● INPUT FOR THIS TASK:
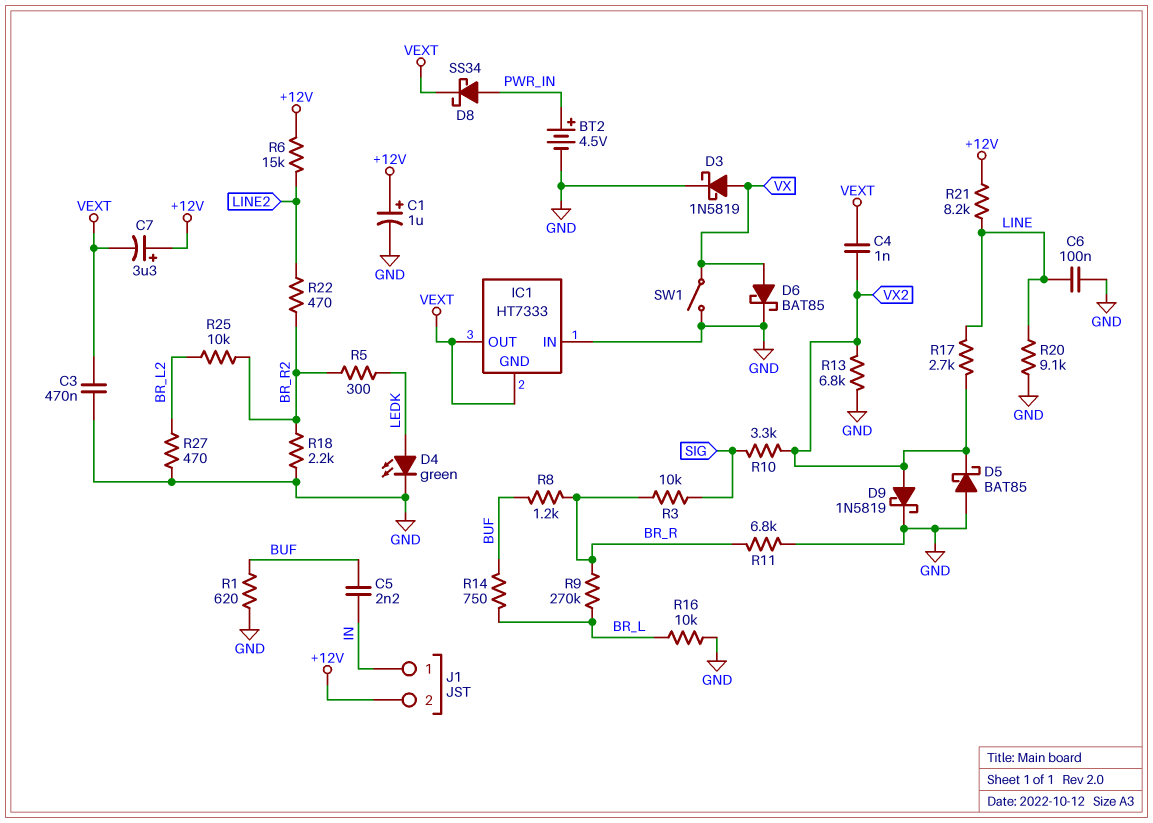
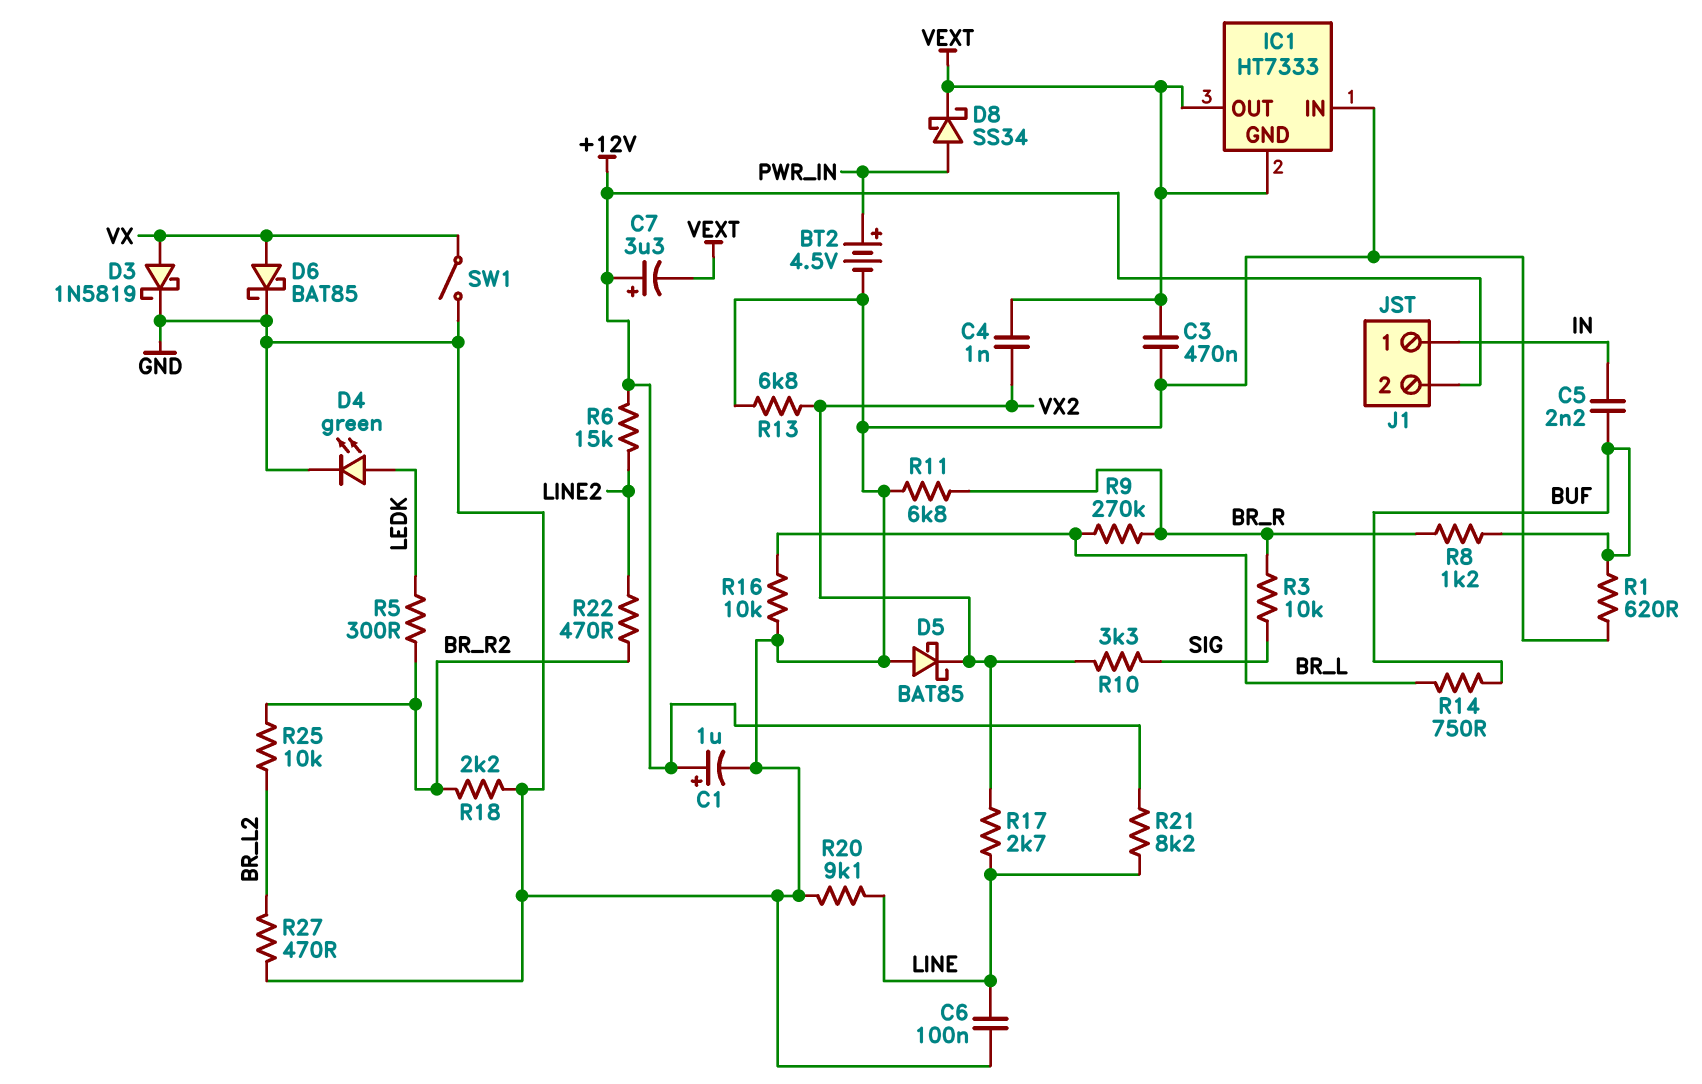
D9: schottky 1N5819 (A VX2, K GND) -> none

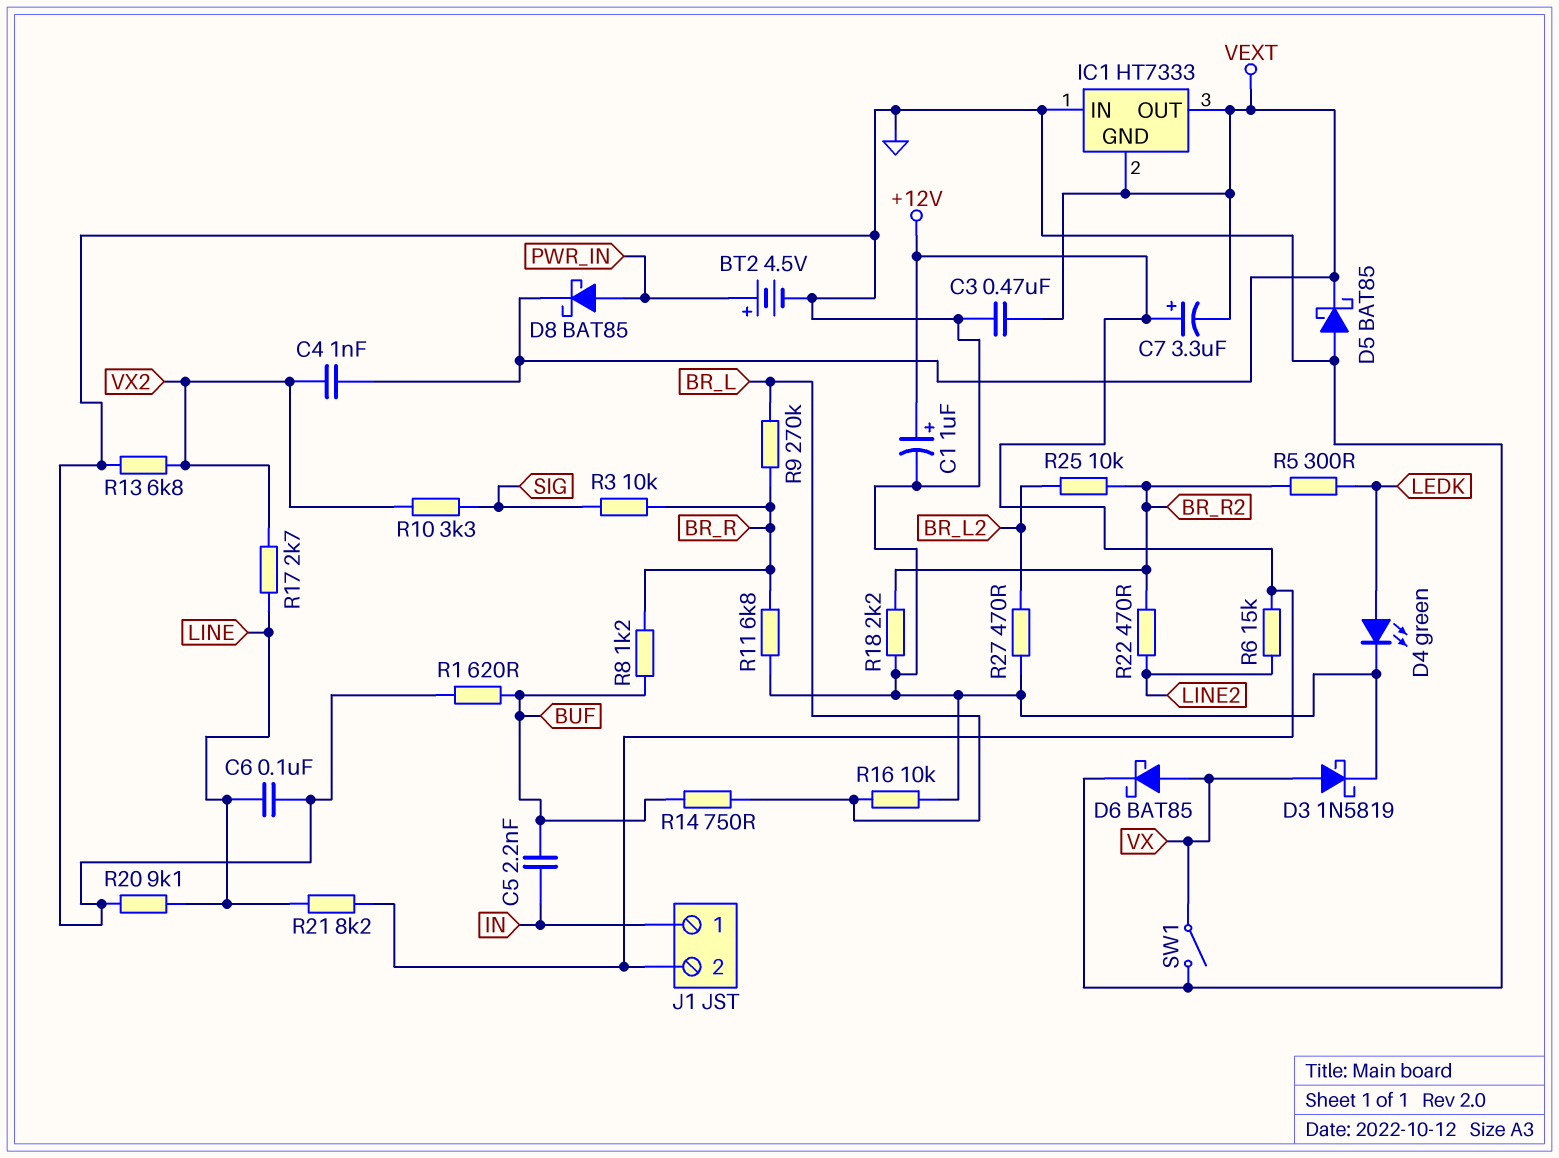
D5: schottky BAT85 (A GND, K VX2) -> schottky BAT85 (A GND, K VEXT)
D8: schottky SS34 (A PWR_IN, K VEXT) -> schottky BAT85 (A PWR_IN, K VEXT)

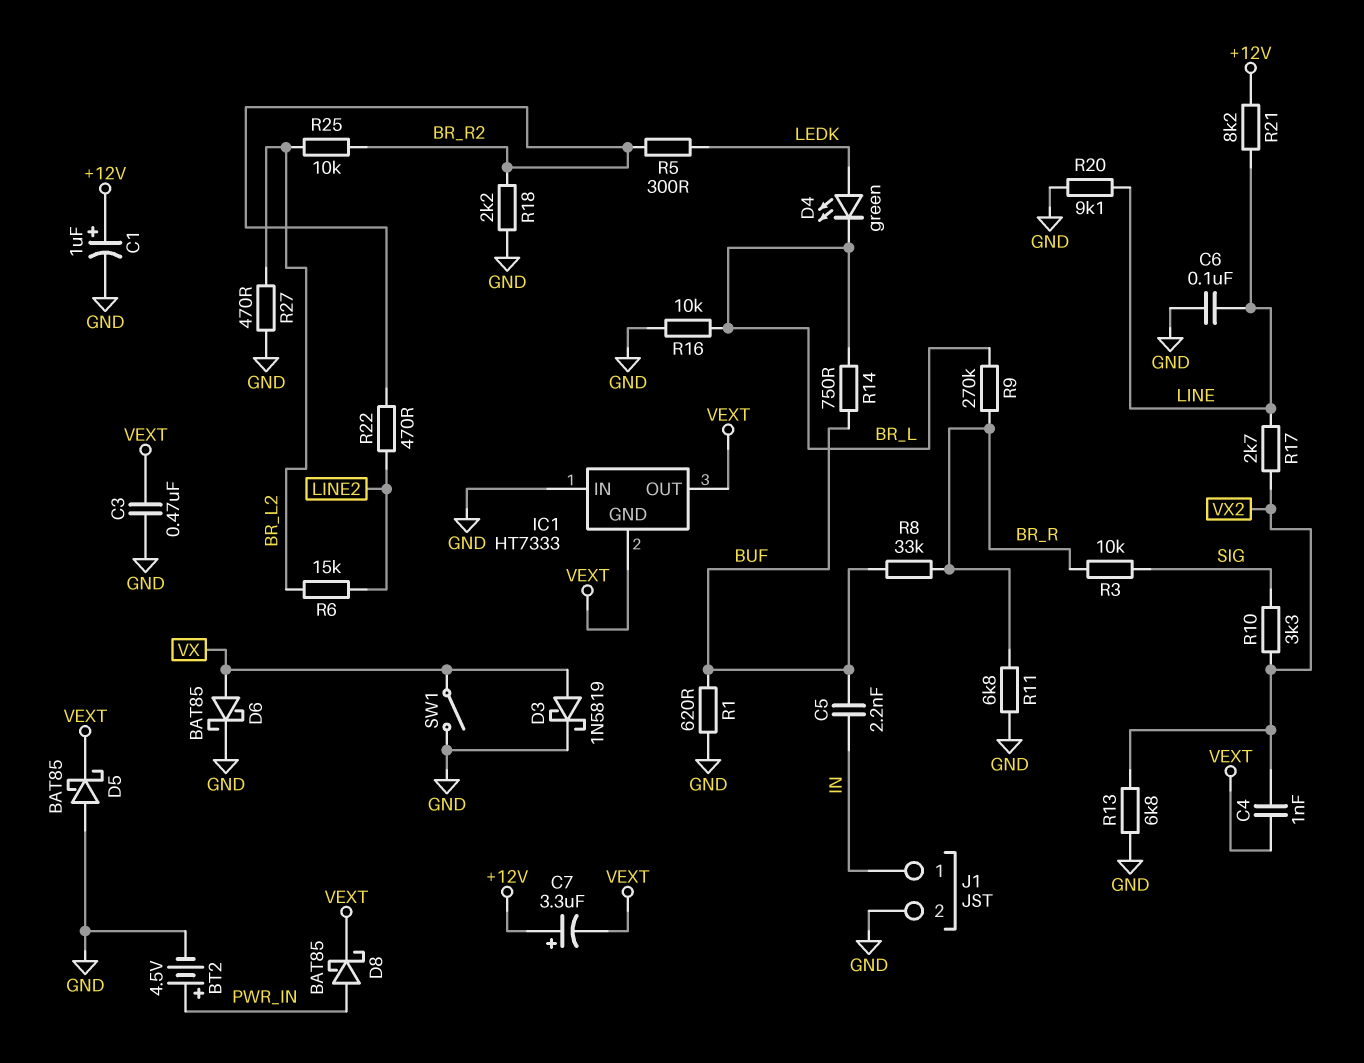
D4: LED green (A LEDK, K GND) -> LED green (A LEDK, K BR_L)
J1 pin 2: +12V -> GND
R6: 15k (+12V, LINE2) -> 15k (BR_L2, LINE2)
R8: 1.2k (BR_R, BUF) -> 33k (BR_R, BUF)

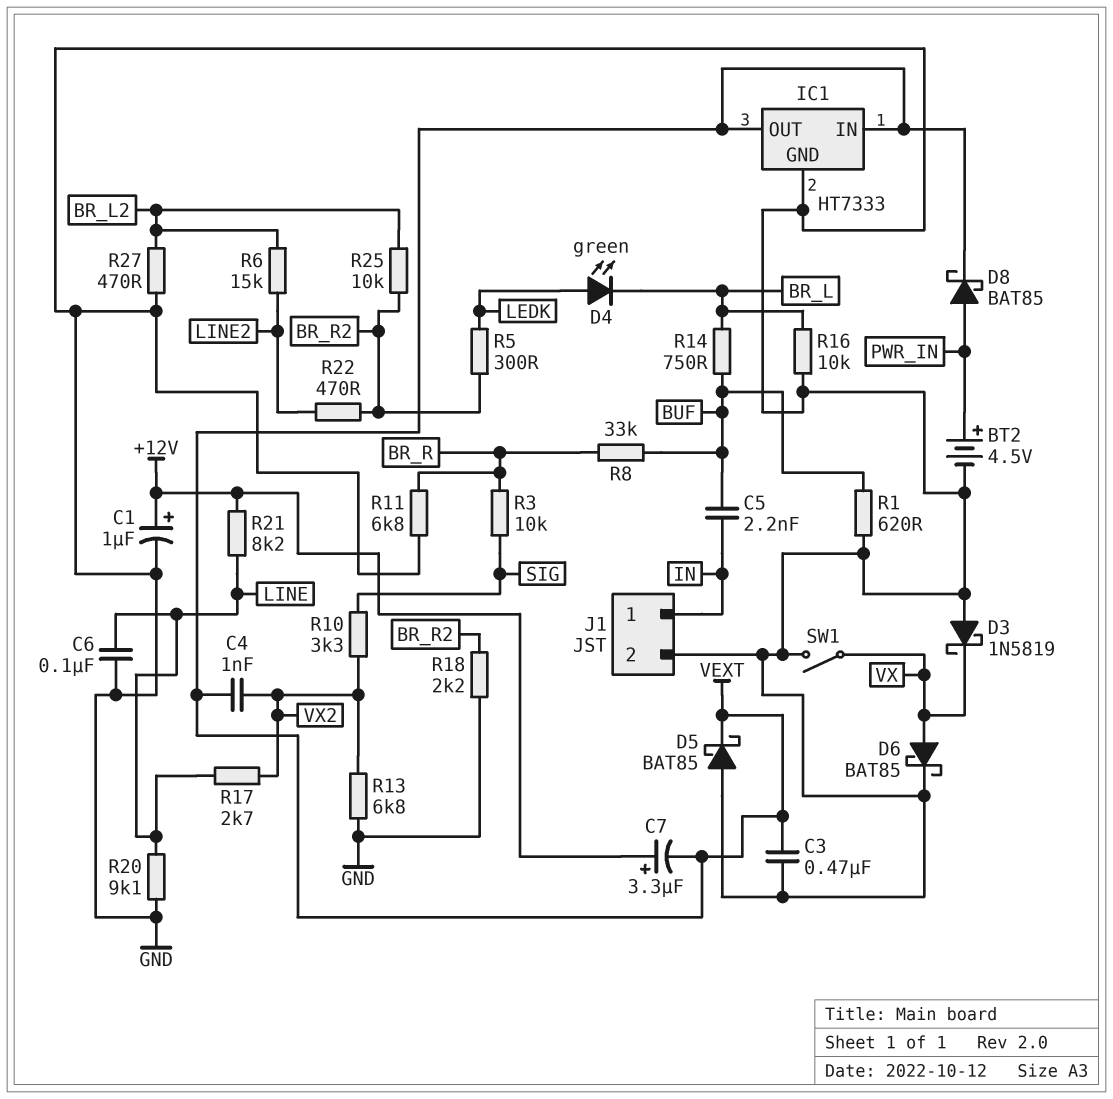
D3: schottky 1N5819 (A VX, K GND) -> schottky 1N5819 (A GND, K VX)
IC1 pin GND: VEXT -> GND
IC1 pin IN: GND -> VEXT
R9: 270k (BR_L, BR_R) -> none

● AIM OF THE TASK: The whole listing, pictures excluded, should be output exactly.

● EXERCISE RESULT:
D9: schottky 1N5819 (A VX2, K GND) -> none

D5: schottky BAT85 (A GND, K VX2) -> schottky BAT85 (A GND, K VEXT)
D8: schottky SS34 (A PWR_IN, K VEXT) -> schottky BAT85 (A PWR_IN, K VEXT)

D4: LED green (A LEDK, K GND) -> LED green (A LEDK, K BR_L)
J1 pin 2: +12V -> GND
R6: 15k (+12V, LINE2) -> 15k (BR_L2, LINE2)
R8: 1.2k (BR_R, BUF) -> 33k (BR_R, BUF)

D3: schottky 1N5819 (A VX, K GND) -> schottky 1N5819 (A GND, K VX)
IC1 pin GND: VEXT -> GND
IC1 pin IN: GND -> VEXT
R9: 270k (BR_L, BR_R) -> none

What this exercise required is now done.